> _Solicitud escrita_: Copia sin cambios todas las líneas de abajo, desde la primera hasta la que contiene "Give the centreline", ambas incluidas.

> _Material proporcionado_:

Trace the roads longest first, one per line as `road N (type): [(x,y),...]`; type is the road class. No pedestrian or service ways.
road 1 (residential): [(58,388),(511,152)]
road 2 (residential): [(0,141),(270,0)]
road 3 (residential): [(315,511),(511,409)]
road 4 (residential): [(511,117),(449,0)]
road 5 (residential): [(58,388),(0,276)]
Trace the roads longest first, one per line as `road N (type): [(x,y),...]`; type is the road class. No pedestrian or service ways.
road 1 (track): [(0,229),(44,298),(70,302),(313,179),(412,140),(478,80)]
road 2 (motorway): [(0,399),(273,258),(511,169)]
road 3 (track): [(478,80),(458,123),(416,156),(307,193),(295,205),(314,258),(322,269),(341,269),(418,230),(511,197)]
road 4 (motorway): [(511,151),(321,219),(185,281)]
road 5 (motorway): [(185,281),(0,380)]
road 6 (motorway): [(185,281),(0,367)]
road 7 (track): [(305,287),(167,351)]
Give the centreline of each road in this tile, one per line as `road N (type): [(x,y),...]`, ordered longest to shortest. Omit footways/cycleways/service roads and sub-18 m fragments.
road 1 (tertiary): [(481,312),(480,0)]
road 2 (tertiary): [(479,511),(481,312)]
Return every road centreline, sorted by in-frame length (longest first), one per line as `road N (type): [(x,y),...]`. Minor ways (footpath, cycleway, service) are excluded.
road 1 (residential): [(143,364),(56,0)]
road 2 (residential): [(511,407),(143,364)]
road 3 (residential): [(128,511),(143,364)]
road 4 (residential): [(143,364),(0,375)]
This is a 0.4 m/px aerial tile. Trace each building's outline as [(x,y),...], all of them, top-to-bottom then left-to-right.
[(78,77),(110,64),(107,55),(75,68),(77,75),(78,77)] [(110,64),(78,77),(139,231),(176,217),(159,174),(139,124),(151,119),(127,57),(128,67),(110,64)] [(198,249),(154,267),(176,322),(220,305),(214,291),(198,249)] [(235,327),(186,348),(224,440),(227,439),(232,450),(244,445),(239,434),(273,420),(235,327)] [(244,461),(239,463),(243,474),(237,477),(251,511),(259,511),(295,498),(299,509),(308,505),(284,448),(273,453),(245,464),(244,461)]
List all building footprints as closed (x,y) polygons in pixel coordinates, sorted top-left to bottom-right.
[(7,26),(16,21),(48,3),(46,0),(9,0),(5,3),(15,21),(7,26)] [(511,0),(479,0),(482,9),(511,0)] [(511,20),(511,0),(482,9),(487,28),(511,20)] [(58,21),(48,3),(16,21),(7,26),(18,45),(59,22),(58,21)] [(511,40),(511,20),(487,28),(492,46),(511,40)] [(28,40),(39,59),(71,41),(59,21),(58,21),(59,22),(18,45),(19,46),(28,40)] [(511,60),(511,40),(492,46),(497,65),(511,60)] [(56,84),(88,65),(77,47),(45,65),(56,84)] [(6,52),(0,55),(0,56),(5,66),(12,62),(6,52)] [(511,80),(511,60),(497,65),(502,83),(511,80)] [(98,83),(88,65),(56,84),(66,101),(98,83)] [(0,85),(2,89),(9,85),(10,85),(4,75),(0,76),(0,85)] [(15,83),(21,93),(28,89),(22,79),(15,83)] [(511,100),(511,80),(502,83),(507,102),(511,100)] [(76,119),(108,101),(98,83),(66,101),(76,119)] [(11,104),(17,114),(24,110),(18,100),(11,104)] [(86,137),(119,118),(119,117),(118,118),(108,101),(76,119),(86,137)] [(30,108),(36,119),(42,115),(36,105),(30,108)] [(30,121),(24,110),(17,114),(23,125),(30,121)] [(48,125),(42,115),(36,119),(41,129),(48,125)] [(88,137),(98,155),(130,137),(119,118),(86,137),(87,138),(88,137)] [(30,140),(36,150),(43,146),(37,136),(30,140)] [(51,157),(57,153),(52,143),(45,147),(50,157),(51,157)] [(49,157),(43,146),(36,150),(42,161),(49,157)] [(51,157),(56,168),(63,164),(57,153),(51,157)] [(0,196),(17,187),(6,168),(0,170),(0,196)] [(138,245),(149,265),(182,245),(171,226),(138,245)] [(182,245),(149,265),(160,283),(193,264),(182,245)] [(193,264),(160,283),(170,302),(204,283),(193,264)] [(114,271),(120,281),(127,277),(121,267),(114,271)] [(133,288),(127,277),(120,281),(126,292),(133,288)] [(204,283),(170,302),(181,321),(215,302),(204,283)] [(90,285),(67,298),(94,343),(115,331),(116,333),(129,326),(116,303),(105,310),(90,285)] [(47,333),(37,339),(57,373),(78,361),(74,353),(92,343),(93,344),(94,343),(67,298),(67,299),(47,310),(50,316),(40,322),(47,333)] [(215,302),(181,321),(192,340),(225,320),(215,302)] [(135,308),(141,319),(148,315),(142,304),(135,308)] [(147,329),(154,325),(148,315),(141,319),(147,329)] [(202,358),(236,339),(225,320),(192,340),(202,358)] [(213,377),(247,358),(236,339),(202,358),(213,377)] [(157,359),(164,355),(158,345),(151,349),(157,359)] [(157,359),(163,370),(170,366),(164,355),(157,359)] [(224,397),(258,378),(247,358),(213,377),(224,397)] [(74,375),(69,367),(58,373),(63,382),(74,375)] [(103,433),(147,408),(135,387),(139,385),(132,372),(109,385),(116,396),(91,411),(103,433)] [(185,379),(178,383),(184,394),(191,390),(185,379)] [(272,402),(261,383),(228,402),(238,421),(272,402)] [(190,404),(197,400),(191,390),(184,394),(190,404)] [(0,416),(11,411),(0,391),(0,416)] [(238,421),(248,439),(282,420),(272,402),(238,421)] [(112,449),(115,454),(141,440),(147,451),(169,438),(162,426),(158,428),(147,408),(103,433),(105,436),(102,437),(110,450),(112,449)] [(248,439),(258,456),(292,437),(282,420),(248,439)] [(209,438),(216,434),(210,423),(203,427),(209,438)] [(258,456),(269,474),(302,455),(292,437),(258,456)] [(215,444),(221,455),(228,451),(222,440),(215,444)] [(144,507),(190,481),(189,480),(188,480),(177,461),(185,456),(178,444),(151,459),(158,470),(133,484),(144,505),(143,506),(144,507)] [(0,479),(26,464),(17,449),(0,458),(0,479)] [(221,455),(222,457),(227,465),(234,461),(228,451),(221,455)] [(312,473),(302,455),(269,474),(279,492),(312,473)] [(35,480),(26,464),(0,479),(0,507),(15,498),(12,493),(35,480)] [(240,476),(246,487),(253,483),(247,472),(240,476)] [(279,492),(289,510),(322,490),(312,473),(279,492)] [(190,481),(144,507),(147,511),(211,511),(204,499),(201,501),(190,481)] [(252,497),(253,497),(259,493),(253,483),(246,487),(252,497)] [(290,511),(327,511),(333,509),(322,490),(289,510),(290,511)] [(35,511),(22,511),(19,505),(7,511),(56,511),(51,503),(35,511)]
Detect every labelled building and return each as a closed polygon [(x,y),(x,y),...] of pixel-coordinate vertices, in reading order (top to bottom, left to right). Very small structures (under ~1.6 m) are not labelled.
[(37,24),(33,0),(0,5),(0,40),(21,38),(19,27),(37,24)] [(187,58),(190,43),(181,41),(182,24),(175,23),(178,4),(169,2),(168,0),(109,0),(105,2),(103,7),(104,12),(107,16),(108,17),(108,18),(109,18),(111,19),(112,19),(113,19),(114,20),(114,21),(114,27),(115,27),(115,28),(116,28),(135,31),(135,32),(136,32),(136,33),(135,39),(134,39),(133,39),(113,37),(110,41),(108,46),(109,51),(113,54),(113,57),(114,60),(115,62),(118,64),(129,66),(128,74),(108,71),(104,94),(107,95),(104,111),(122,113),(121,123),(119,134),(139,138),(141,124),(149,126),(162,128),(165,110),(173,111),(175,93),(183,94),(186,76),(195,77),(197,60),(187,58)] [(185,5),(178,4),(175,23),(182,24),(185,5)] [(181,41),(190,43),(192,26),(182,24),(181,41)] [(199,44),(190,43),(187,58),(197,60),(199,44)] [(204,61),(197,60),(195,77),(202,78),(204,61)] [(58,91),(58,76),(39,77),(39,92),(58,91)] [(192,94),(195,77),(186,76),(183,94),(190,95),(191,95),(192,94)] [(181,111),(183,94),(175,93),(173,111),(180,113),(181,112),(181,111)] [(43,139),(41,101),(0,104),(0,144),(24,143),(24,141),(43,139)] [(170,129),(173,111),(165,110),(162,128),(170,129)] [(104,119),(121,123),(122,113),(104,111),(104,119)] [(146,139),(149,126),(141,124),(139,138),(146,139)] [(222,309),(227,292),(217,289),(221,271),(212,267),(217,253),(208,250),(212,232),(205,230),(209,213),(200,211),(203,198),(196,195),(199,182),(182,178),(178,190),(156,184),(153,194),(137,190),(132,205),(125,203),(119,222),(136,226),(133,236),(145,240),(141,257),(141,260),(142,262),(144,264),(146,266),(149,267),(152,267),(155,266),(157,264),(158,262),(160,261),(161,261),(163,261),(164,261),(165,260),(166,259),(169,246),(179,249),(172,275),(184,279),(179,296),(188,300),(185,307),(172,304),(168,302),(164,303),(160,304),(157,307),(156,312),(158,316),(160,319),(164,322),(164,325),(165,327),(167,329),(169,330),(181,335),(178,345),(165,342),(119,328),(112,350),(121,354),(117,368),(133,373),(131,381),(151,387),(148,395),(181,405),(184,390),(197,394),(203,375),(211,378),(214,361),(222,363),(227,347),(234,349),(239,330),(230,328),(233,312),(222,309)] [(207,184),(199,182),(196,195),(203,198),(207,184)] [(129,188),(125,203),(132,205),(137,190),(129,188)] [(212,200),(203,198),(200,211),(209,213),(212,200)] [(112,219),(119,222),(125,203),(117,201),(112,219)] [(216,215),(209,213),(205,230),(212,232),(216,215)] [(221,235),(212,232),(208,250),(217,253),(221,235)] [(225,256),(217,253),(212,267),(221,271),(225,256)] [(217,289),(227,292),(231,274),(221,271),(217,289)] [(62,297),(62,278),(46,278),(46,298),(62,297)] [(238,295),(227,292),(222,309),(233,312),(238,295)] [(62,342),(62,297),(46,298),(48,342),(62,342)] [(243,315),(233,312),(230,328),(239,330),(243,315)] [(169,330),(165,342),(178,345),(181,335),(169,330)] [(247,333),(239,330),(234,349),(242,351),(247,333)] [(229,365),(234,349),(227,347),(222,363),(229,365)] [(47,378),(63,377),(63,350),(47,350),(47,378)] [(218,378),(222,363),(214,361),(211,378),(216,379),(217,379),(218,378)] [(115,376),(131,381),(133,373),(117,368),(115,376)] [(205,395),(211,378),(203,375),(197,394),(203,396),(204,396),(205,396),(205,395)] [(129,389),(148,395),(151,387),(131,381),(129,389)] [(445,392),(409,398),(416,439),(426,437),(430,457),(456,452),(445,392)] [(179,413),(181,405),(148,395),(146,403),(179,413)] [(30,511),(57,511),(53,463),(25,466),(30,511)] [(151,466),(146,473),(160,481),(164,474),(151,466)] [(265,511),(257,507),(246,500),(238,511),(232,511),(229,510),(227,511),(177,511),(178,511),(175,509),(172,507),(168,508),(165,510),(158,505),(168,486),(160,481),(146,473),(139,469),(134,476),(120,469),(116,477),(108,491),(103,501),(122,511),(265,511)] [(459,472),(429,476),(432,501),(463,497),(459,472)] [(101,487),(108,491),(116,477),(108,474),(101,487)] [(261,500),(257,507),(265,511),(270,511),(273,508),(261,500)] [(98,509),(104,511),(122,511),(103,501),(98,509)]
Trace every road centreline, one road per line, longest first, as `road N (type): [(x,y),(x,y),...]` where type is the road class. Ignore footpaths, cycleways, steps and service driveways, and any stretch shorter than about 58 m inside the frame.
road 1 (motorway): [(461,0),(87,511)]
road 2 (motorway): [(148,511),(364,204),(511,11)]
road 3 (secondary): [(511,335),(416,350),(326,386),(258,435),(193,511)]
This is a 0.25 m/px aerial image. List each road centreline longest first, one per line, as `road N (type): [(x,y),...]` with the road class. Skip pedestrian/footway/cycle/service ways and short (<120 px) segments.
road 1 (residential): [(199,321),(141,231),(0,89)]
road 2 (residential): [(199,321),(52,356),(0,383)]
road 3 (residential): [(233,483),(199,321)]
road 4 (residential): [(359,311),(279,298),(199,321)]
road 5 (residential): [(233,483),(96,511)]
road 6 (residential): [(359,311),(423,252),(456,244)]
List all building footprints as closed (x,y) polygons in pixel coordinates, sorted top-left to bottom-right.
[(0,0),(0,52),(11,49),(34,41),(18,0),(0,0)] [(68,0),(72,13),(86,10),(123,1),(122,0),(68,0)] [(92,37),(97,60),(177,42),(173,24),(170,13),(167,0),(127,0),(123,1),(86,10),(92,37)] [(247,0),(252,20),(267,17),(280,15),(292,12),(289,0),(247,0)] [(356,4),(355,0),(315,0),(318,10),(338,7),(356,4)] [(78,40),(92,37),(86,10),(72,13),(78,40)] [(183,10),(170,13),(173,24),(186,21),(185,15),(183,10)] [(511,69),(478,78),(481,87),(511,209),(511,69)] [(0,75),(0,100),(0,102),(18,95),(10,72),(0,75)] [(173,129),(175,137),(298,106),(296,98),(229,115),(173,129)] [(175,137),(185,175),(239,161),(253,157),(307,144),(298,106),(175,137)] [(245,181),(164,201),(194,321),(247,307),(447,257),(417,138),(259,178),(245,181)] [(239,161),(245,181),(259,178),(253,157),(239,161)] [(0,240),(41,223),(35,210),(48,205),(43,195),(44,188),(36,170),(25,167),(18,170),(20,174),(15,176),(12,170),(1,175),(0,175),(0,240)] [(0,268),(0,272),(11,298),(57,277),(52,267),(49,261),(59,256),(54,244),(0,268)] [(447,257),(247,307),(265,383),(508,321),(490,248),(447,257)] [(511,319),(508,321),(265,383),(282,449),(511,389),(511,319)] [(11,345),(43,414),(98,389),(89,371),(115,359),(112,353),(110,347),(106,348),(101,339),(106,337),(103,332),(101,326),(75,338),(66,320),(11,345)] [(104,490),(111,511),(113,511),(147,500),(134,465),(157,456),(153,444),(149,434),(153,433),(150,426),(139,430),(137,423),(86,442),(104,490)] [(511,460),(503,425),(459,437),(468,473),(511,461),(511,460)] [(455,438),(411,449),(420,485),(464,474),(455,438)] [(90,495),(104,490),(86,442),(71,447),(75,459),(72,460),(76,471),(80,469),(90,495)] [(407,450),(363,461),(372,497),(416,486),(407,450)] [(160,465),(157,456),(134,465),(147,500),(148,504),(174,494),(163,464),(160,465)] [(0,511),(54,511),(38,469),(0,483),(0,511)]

> _Tu respuesta_:
Trace the roads longest first, one per line as `road N (type): [(x,y),...]`; type is the road class. No pedestrian or service ways.
road 1 (residential): [(58,388),(511,152)]
road 2 (residential): [(0,141),(270,0)]
road 3 (residential): [(315,511),(511,409)]
road 4 (residential): [(511,117),(449,0)]
road 5 (residential): [(58,388),(0,276)]
Trace the roads longest first, one per line as `road N (type): [(x,y),...]`; type is the road class. No pedestrian or service ways.
road 1 (track): [(0,229),(44,298),(70,302),(313,179),(412,140),(478,80)]
road 2 (motorway): [(0,399),(273,258),(511,169)]
road 3 (track): [(478,80),(458,123),(416,156),(307,193),(295,205),(314,258),(322,269),(341,269),(418,230),(511,197)]
road 4 (motorway): [(511,151),(321,219),(185,281)]
road 5 (motorway): [(185,281),(0,380)]
road 6 (motorway): [(185,281),(0,367)]
road 7 (track): [(305,287),(167,351)]
Give the centreline of each road in this tile, one per line as `road N (type): [(x,y),...]`, ordered longest to shortest. Omit footways/cycleways/service roads and sub-18 m fragments.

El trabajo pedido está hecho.